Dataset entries
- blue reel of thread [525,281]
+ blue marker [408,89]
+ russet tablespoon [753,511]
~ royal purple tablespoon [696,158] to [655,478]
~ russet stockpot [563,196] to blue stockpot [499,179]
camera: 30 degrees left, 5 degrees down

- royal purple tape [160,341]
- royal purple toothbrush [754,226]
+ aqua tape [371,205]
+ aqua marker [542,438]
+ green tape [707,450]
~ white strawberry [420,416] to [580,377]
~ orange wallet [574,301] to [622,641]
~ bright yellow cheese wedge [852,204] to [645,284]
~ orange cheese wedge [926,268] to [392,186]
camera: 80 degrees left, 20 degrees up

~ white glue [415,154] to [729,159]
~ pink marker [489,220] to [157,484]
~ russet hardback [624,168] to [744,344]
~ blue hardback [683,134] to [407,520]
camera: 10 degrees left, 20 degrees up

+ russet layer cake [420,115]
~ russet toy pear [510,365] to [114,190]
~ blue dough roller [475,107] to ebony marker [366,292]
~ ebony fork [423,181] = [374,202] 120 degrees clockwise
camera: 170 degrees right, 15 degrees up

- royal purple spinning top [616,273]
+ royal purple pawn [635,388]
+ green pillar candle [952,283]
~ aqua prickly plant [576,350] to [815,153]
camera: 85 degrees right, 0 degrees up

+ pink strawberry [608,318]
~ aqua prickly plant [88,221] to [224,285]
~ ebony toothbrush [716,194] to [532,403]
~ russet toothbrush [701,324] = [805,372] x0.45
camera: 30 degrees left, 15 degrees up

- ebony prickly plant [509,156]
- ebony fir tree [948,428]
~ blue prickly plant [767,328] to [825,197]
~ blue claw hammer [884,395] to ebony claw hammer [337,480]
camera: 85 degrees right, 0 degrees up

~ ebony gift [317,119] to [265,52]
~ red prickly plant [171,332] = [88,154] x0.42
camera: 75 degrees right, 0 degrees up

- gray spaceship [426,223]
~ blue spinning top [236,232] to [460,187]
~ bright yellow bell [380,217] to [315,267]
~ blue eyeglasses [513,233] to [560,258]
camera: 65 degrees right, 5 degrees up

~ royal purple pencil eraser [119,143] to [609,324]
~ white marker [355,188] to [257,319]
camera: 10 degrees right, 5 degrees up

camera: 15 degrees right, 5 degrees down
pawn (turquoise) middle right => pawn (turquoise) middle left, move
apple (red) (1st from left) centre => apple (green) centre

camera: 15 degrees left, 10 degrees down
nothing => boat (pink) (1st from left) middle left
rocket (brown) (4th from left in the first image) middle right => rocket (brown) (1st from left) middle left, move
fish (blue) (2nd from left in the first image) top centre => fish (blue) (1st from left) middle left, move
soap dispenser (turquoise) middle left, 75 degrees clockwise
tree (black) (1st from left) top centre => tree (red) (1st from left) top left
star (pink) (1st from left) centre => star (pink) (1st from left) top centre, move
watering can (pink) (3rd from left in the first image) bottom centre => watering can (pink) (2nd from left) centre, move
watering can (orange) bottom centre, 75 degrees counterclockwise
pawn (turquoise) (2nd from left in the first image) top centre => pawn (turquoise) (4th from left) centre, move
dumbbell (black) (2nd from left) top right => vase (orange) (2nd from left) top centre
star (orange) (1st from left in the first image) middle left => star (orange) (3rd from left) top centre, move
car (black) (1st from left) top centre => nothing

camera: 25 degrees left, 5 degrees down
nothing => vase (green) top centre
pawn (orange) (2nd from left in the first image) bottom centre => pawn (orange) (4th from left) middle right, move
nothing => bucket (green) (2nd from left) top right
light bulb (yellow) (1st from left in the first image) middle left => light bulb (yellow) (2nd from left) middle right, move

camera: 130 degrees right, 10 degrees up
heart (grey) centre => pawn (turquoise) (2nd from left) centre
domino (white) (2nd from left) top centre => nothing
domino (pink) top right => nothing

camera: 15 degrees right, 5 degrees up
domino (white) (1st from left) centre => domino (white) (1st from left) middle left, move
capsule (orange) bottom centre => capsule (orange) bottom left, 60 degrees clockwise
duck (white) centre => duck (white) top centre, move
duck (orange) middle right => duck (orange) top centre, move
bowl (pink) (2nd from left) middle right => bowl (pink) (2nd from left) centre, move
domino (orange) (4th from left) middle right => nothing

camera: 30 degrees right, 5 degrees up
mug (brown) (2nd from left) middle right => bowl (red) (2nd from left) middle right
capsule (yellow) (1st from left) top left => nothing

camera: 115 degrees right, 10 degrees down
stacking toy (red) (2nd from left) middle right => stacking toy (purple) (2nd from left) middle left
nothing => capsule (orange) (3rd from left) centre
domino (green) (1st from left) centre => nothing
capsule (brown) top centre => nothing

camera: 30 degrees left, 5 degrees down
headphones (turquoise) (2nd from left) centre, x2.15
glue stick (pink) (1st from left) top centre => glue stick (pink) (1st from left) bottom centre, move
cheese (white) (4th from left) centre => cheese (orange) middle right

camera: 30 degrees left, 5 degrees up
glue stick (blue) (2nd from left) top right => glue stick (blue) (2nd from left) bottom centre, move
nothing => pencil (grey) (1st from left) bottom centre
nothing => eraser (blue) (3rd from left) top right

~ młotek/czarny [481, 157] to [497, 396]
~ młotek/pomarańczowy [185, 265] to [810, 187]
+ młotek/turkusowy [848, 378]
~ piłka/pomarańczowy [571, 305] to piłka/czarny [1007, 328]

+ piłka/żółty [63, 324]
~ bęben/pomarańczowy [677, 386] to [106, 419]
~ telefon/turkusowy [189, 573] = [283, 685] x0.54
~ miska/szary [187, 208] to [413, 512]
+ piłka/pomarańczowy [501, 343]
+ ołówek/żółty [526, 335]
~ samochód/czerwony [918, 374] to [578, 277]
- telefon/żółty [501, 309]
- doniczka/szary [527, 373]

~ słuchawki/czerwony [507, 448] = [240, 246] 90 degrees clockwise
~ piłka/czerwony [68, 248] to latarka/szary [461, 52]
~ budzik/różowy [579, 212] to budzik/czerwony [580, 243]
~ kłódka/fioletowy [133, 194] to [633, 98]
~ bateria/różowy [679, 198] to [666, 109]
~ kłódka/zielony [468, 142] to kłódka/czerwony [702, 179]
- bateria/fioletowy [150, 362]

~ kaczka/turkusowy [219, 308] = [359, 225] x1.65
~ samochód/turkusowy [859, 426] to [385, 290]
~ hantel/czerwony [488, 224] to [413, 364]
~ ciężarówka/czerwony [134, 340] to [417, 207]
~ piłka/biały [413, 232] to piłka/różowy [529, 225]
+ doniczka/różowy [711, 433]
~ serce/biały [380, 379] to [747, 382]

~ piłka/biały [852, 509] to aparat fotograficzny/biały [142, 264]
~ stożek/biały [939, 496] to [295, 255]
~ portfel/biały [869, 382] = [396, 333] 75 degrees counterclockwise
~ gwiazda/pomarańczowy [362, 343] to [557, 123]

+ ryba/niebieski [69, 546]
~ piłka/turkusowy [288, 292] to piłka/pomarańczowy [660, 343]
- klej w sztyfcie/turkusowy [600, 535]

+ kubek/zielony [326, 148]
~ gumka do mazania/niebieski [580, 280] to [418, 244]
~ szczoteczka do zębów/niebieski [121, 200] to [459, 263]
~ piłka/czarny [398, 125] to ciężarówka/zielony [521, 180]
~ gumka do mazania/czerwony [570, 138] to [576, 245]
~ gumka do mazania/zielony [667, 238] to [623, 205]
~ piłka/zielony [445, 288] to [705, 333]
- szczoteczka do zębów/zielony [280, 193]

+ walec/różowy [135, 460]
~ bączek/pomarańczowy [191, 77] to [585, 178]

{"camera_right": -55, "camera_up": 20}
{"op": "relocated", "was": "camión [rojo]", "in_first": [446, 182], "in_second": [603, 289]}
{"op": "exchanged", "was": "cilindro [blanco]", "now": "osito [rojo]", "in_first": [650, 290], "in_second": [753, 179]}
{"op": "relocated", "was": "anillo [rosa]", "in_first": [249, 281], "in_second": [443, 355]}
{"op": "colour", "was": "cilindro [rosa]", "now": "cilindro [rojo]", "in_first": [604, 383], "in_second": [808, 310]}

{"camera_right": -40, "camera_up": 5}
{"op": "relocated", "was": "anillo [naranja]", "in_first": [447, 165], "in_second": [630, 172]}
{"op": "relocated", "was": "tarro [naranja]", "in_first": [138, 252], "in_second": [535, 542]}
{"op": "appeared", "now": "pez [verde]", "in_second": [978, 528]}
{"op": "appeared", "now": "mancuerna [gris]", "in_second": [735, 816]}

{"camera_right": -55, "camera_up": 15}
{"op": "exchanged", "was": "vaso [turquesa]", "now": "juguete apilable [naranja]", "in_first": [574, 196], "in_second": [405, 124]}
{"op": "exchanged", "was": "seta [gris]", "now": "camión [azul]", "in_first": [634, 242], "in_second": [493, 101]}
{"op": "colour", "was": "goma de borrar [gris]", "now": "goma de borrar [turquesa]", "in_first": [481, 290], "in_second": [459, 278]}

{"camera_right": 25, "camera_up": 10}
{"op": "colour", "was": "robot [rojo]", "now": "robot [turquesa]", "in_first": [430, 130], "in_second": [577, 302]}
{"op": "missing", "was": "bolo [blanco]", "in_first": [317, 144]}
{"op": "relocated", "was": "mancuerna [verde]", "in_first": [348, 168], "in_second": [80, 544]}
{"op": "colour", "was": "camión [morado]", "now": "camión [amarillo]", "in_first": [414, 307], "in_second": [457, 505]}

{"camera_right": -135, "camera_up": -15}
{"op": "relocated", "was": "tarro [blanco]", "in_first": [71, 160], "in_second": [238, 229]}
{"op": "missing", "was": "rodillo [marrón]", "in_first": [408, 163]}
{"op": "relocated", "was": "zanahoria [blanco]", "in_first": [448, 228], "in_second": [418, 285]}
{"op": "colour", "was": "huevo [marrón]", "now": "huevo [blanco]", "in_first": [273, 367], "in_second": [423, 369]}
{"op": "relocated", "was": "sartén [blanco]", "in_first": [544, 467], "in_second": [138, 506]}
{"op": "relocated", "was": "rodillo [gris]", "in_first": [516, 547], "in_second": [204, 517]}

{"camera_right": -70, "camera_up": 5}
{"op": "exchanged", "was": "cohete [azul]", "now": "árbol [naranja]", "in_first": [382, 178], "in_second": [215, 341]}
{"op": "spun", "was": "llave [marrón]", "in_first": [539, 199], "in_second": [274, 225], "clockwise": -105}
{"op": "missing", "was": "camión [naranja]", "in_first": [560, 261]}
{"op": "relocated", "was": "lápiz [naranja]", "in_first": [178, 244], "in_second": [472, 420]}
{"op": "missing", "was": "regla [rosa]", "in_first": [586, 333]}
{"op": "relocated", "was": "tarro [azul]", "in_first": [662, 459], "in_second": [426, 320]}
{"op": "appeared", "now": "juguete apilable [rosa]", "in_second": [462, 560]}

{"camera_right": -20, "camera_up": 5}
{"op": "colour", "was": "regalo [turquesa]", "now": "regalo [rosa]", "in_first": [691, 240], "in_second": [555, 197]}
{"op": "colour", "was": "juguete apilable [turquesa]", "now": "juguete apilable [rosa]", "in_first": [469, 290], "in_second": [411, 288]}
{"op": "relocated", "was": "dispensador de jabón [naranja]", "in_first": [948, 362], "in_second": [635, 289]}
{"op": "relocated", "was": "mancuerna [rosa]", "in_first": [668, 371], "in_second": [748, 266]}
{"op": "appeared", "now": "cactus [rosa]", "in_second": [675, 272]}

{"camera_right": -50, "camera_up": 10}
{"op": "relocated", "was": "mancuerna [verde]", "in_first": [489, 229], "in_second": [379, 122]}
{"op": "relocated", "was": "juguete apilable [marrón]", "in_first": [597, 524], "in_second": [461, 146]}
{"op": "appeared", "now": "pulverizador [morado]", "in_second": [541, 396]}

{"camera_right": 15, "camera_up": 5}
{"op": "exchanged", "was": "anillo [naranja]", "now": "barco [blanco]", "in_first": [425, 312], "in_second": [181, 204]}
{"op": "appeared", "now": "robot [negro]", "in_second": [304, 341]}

WHAT THE TASK REQUIRES => Above are records; repeat only the lines starting at the line with "light bulb (yellow) (1st" and ending at the line with "- telefon/żółty [501, 309]", exactly as they appear, both included.

RESULT OF THE EXERCISE =>
light bulb (yellow) (1st from left in the first image) middle left => light bulb (yellow) (2nd from left) middle right, move

camera: 130 degrees right, 10 degrees up
heart (grey) centre => pawn (turquoise) (2nd from left) centre
domino (white) (2nd from left) top centre => nothing
domino (pink) top right => nothing

camera: 15 degrees right, 5 degrees up
domino (white) (1st from left) centre => domino (white) (1st from left) middle left, move
capsule (orange) bottom centre => capsule (orange) bottom left, 60 degrees clockwise
duck (white) centre => duck (white) top centre, move
duck (orange) middle right => duck (orange) top centre, move
bowl (pink) (2nd from left) middle right => bowl (pink) (2nd from left) centre, move
domino (orange) (4th from left) middle right => nothing

camera: 30 degrees right, 5 degrees up
mug (brown) (2nd from left) middle right => bowl (red) (2nd from left) middle right
capsule (yellow) (1st from left) top left => nothing

camera: 115 degrees right, 10 degrees down
stacking toy (red) (2nd from left) middle right => stacking toy (purple) (2nd from left) middle left
nothing => capsule (orange) (3rd from left) centre
domino (green) (1st from left) centre => nothing
capsule (brown) top centre => nothing

camera: 30 degrees left, 5 degrees down
headphones (turquoise) (2nd from left) centre, x2.15
glue stick (pink) (1st from left) top centre => glue stick (pink) (1st from left) bottom centre, move
cheese (white) (4th from left) centre => cheese (orange) middle right

camera: 30 degrees left, 5 degrees up
glue stick (blue) (2nd from left) top right => glue stick (blue) (2nd from left) bottom centre, move
nothing => pencil (grey) (1st from left) bottom centre
nothing => eraser (blue) (3rd from left) top right

~ młotek/czarny [481, 157] to [497, 396]
~ młotek/pomarańczowy [185, 265] to [810, 187]
+ młotek/turkusowy [848, 378]
~ piłka/pomarańczowy [571, 305] to piłka/czarny [1007, 328]

+ piłka/żółty [63, 324]
~ bęben/pomarańczowy [677, 386] to [106, 419]
~ telefon/turkusowy [189, 573] = [283, 685] x0.54
~ miska/szary [187, 208] to [413, 512]
+ piłka/pomarańczowy [501, 343]
+ ołówek/żółty [526, 335]
~ samochód/czerwony [918, 374] to [578, 277]
- telefon/żółty [501, 309]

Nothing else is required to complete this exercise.